(Before-and-after scene images)

"""

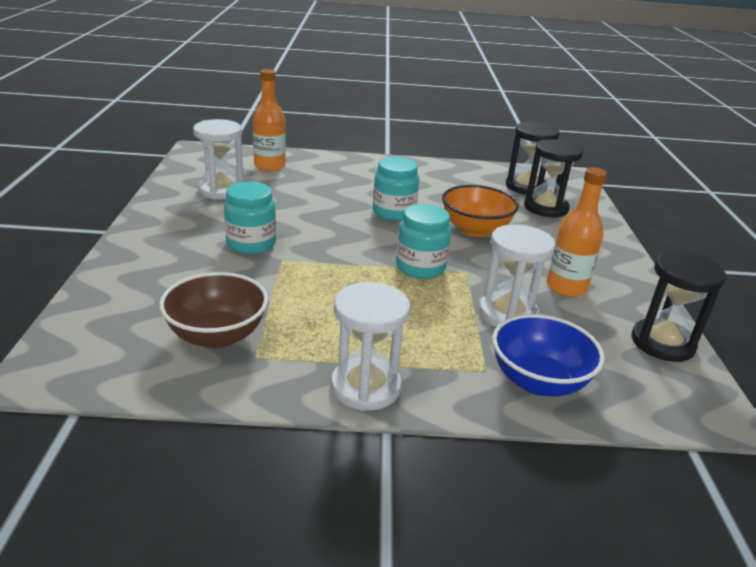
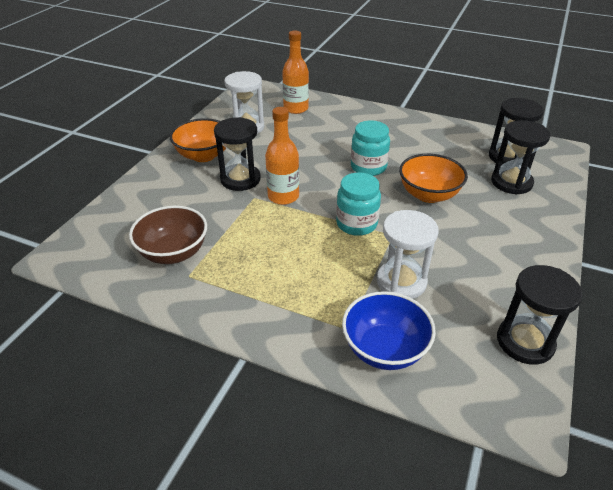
camera: 25 degrees right, 10 degrees up
(184, 225) = (203, 155): none -> orange bowl
(251, 244) = (240, 179): turquoise jar -> black hourglass
(366, 387) = (248, 319): white hourglass -> none
(566, 287) = (472, 267): orange bottle -> orange bottle (283, 196)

"""

Task to carry out:
Return the entries above exactly, skipping any images.

Written response:
camera: 25 degrees right, 10 degrees up
(184, 225) = (203, 155): none -> orange bowl
(251, 244) = (240, 179): turquoise jar -> black hourglass
(366, 387) = (248, 319): white hourglass -> none
(566, 287) = (472, 267): orange bottle -> orange bottle (283, 196)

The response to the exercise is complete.